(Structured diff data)

● ● ● ● ●

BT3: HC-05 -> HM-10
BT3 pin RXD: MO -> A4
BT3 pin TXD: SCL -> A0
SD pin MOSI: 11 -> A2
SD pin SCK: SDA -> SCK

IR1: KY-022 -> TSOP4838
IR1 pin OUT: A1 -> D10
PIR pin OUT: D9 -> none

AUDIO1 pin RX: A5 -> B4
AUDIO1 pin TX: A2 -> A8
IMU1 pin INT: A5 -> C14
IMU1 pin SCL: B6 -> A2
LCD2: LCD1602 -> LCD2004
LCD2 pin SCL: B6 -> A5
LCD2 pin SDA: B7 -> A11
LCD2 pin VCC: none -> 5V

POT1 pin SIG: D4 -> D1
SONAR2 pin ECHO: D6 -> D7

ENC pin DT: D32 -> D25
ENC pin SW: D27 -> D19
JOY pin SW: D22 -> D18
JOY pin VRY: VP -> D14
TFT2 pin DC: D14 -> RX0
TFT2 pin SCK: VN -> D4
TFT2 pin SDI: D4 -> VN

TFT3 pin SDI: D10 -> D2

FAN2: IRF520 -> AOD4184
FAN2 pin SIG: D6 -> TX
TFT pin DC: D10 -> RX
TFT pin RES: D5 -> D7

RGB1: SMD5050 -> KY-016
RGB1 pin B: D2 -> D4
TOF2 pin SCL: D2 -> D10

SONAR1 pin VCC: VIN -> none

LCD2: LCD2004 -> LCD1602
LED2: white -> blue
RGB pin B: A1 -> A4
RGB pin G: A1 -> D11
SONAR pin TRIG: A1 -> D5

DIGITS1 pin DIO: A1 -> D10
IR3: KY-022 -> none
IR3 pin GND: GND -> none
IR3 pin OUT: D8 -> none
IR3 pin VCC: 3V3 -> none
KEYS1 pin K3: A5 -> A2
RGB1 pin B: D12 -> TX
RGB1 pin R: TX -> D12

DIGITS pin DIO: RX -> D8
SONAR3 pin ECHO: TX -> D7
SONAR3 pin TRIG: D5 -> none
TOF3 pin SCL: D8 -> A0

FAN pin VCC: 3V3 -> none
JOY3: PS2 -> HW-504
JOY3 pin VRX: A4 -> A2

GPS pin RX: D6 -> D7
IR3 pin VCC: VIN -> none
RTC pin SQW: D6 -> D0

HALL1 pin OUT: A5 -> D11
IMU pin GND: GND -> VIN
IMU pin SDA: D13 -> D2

● ● ● ● ●

Exercise requirements >> Would you please repeat exactly the lines above, starting at the line with "BT3 pin RXD: MO -> A4" and stopping at the line with "TFT3 pin SDI: D10 -> D2", both included?

Answer below >>
BT3 pin RXD: MO -> A4
BT3 pin TXD: SCL -> A0
SD pin MOSI: 11 -> A2
SD pin SCK: SDA -> SCK

IR1: KY-022 -> TSOP4838
IR1 pin OUT: A1 -> D10
PIR pin OUT: D9 -> none

AUDIO1 pin RX: A5 -> B4
AUDIO1 pin TX: A2 -> A8
IMU1 pin INT: A5 -> C14
IMU1 pin SCL: B6 -> A2
LCD2: LCD1602 -> LCD2004
LCD2 pin SCL: B6 -> A5
LCD2 pin SDA: B7 -> A11
LCD2 pin VCC: none -> 5V

POT1 pin SIG: D4 -> D1
SONAR2 pin ECHO: D6 -> D7

ENC pin DT: D32 -> D25
ENC pin SW: D27 -> D19
JOY pin SW: D22 -> D18
JOY pin VRY: VP -> D14
TFT2 pin DC: D14 -> RX0
TFT2 pin SCK: VN -> D4
TFT2 pin SDI: D4 -> VN

TFT3 pin SDI: D10 -> D2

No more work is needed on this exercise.